To-do item: Output exactly those lines of the data that lie between the line containing "black 1x1 plate [235,42,288,91] -> none" and the final line, both ends counted.

Entries supplied:
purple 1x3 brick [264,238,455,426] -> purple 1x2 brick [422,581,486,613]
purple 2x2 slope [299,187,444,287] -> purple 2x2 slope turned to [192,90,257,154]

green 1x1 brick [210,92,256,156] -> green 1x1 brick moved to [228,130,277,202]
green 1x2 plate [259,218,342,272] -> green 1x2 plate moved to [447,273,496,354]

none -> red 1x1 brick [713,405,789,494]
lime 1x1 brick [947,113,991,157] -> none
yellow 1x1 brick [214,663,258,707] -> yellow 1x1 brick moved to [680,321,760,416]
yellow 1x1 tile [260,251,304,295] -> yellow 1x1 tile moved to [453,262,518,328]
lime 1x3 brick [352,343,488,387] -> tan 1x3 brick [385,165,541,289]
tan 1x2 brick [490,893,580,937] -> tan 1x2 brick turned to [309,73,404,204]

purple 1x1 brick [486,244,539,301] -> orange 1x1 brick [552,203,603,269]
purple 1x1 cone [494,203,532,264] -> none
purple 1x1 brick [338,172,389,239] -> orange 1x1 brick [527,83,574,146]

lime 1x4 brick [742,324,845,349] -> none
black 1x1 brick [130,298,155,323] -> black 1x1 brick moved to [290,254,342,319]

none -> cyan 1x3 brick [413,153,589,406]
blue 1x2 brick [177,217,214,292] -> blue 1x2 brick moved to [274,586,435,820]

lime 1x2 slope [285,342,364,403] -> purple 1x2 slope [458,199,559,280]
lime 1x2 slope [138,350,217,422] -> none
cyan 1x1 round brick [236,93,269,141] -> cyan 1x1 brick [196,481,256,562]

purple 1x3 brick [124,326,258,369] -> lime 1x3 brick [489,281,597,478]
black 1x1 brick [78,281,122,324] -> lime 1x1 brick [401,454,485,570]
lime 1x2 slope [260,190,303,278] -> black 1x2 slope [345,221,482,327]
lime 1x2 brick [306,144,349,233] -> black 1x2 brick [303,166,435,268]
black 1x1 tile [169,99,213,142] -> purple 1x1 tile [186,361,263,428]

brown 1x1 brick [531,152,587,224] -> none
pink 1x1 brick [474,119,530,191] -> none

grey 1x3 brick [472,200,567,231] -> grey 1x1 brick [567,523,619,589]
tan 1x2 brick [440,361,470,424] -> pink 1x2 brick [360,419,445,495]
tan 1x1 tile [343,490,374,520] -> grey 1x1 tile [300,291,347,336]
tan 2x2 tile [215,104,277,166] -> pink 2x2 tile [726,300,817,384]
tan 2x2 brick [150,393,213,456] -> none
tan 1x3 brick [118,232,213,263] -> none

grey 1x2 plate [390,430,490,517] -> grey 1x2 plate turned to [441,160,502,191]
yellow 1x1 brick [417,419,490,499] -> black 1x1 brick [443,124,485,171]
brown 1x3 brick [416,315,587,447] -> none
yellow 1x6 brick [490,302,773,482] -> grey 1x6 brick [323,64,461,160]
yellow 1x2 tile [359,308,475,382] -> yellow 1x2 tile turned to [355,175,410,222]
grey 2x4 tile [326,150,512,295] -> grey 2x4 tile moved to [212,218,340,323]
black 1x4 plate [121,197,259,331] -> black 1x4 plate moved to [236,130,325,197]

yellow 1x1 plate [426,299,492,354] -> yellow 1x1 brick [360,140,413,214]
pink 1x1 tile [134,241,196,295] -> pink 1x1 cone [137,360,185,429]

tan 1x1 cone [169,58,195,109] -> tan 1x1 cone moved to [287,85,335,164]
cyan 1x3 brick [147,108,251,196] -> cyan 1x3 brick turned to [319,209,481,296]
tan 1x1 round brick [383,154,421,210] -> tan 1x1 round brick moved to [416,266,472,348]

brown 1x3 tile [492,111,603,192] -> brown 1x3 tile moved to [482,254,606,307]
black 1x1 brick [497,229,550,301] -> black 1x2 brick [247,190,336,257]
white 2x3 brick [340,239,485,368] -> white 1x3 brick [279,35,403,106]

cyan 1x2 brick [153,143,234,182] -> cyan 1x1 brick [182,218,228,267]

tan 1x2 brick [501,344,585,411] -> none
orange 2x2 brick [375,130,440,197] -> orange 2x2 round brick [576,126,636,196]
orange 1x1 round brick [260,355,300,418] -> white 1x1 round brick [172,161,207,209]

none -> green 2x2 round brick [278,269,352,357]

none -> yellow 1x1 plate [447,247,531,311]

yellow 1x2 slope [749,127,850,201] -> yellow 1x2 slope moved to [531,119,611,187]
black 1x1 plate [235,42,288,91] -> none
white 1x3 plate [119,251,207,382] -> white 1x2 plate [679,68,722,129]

Response below:
black 1x1 plate [235,42,288,91] -> none
white 1x3 plate [119,251,207,382] -> white 1x2 plate [679,68,722,129]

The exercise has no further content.